DATA PROVIDED: Begin
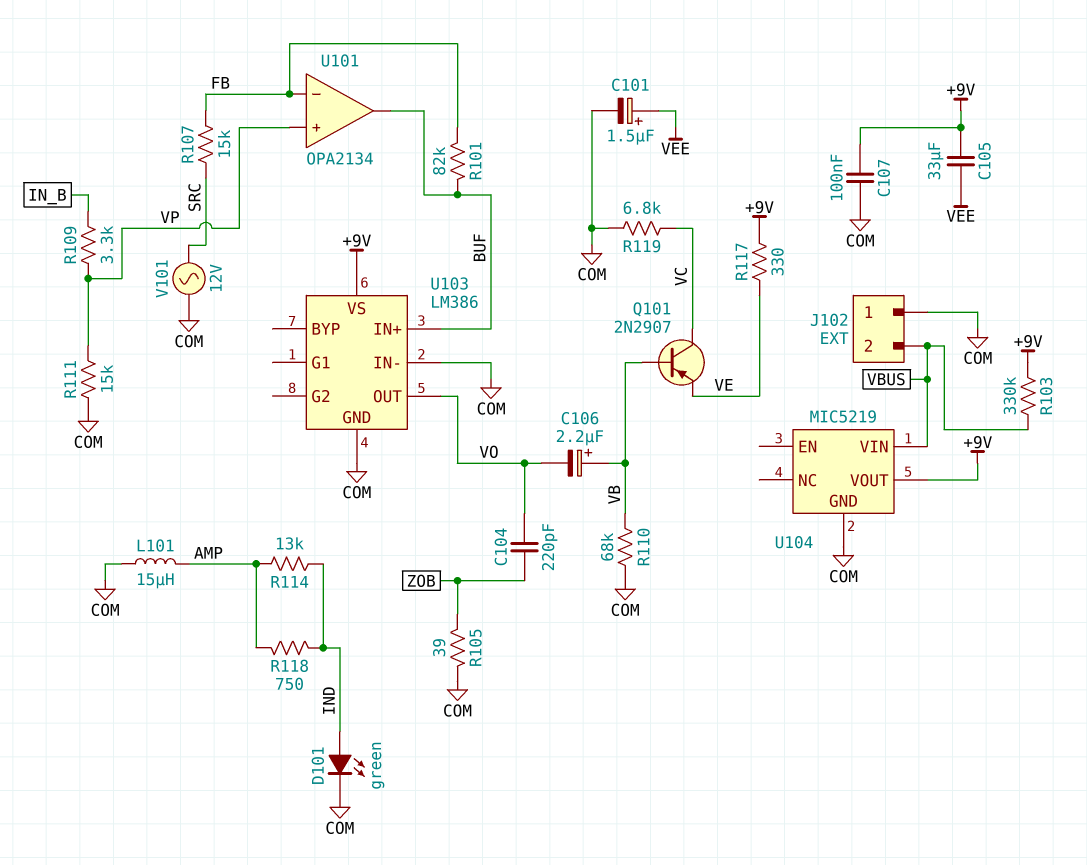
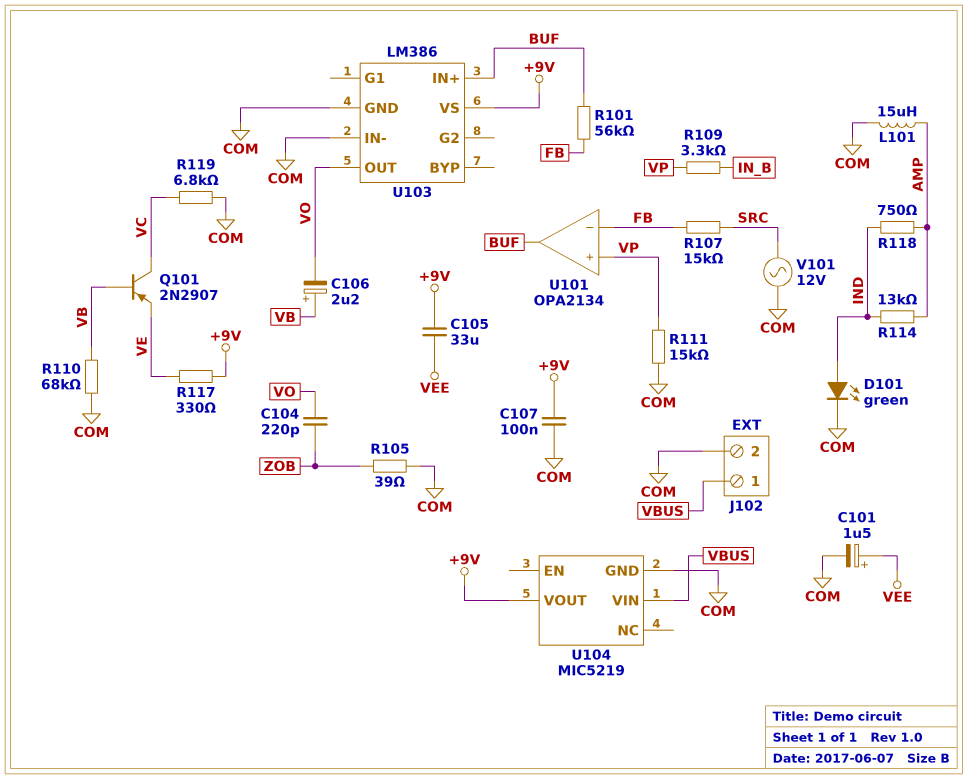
J102 pin 1: COM -> VBUS
J102 pin 2: VBUS -> COM
R101: 82k (BUF, FB) -> 56k (BUF, FB)
R103: 330k (+9V, VBUS) -> none

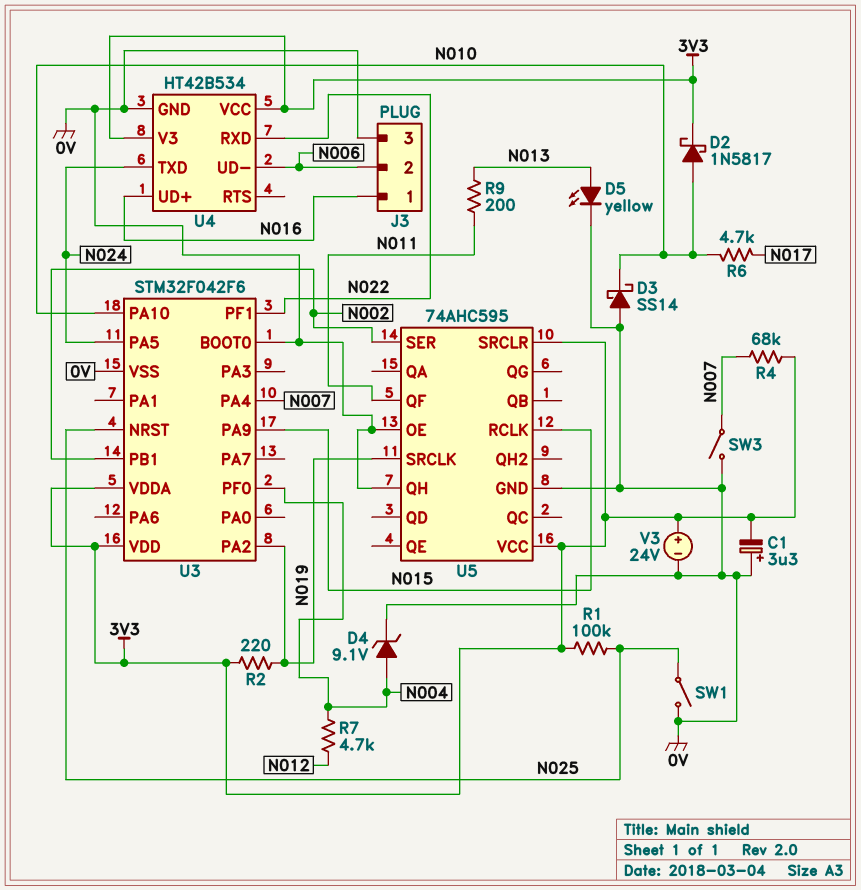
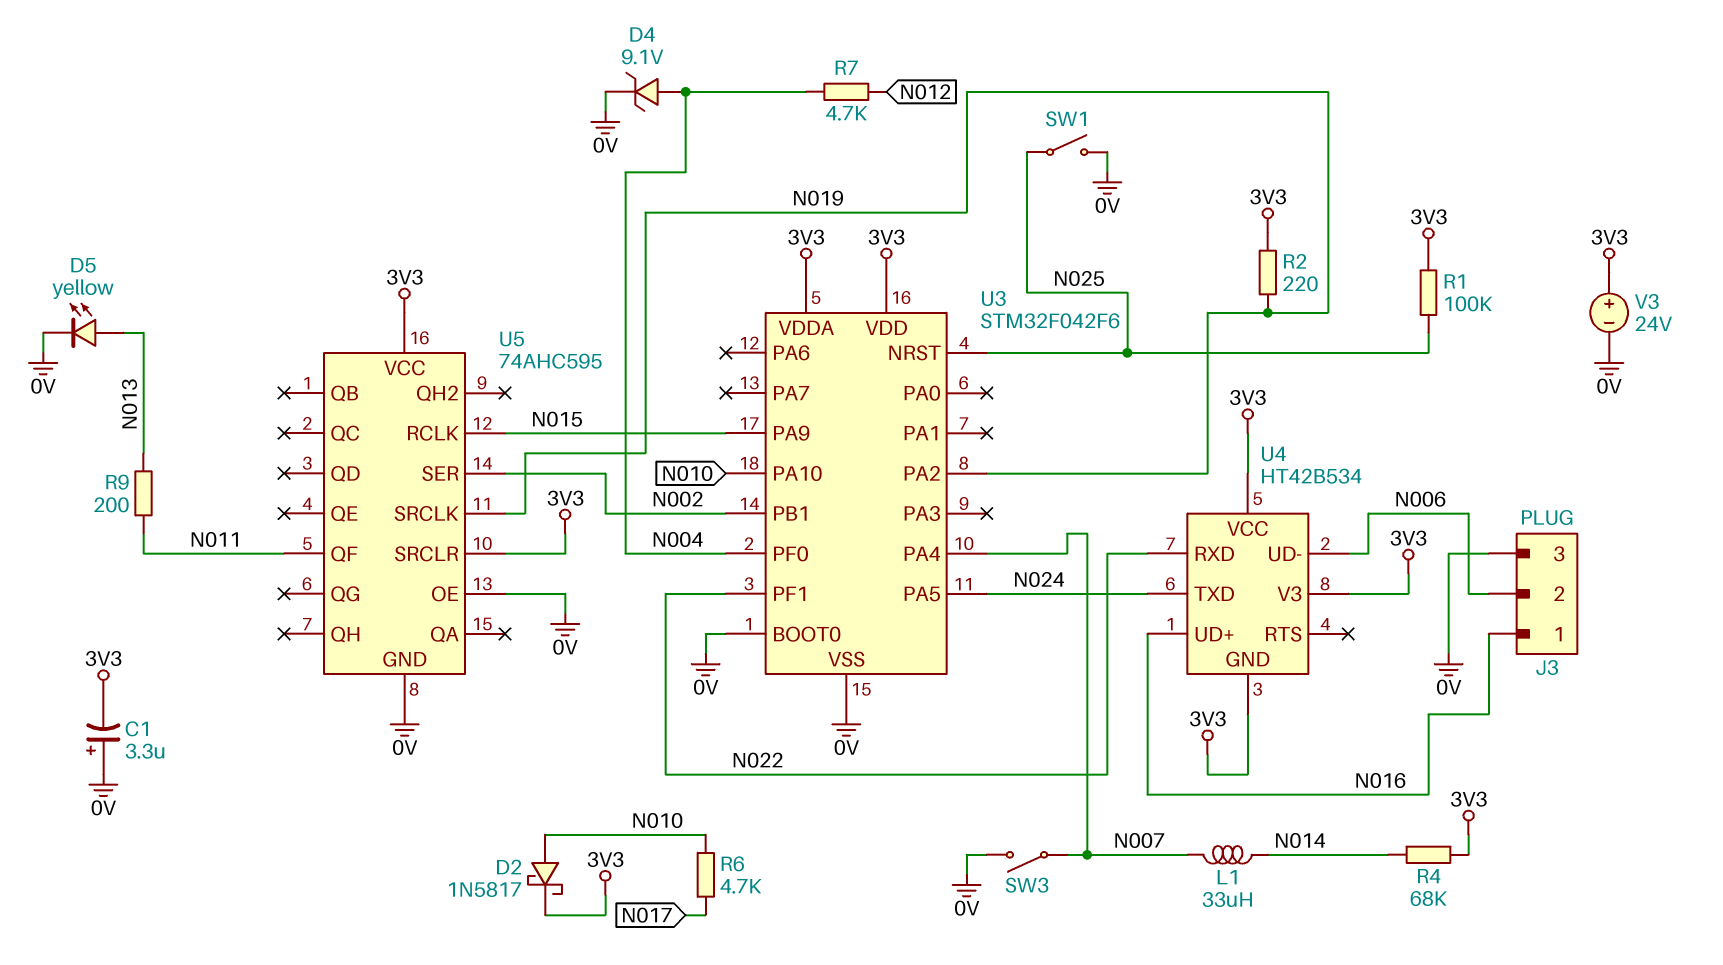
D3: schottky SS14 (A 0V, K N010) -> none
L1: none -> 33uH (N007, N014)
R4: 68k (3V3, N007) -> 68k (3V3, N014)
U4 pin GND: 0V -> 3V3
U5 pin QH: 0V -> none

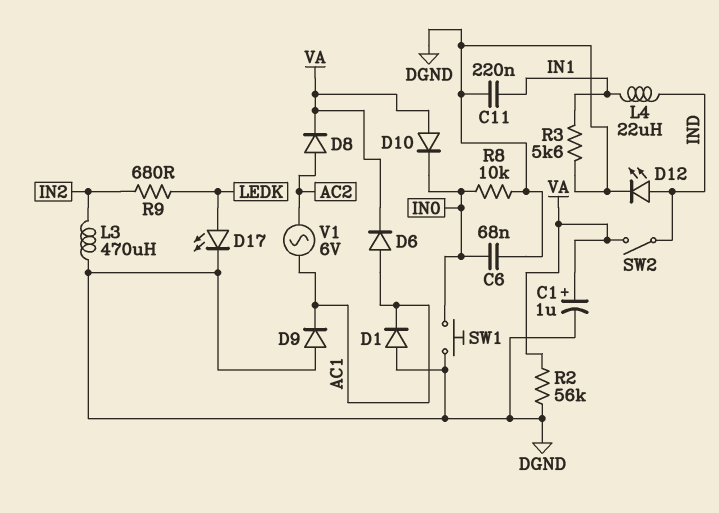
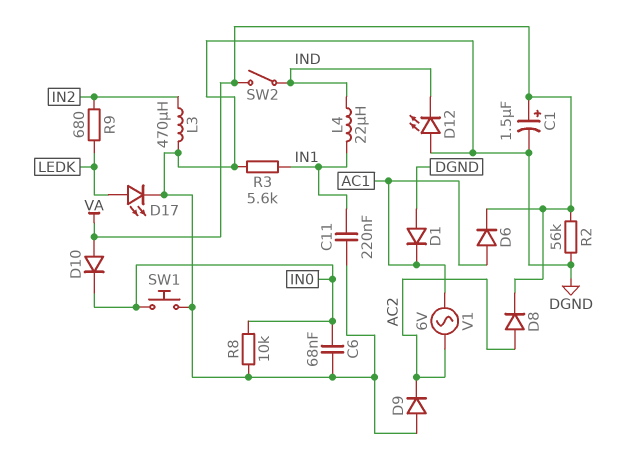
C1: 1uF (plus VA, minus DGND) -> 1.5uF (plus VA, minus DGND)
D9: diode (A DGND, K AC1) -> diode (A DGND, K AC2)
D12: LED (A IND, K DGND) -> LED (A DGND, K IND)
DATA PROVIDED: End
WHAT YOU SHOULD DO: Report all lines of the data that include the word "DGND".

EXERCISE RESULT:
C1: 1uF (plus VA, minus DGND) -> 1.5uF (plus VA, minus DGND)
D9: diode (A DGND, K AC1) -> diode (A DGND, K AC2)
D12: LED (A IND, K DGND) -> LED (A DGND, K IND)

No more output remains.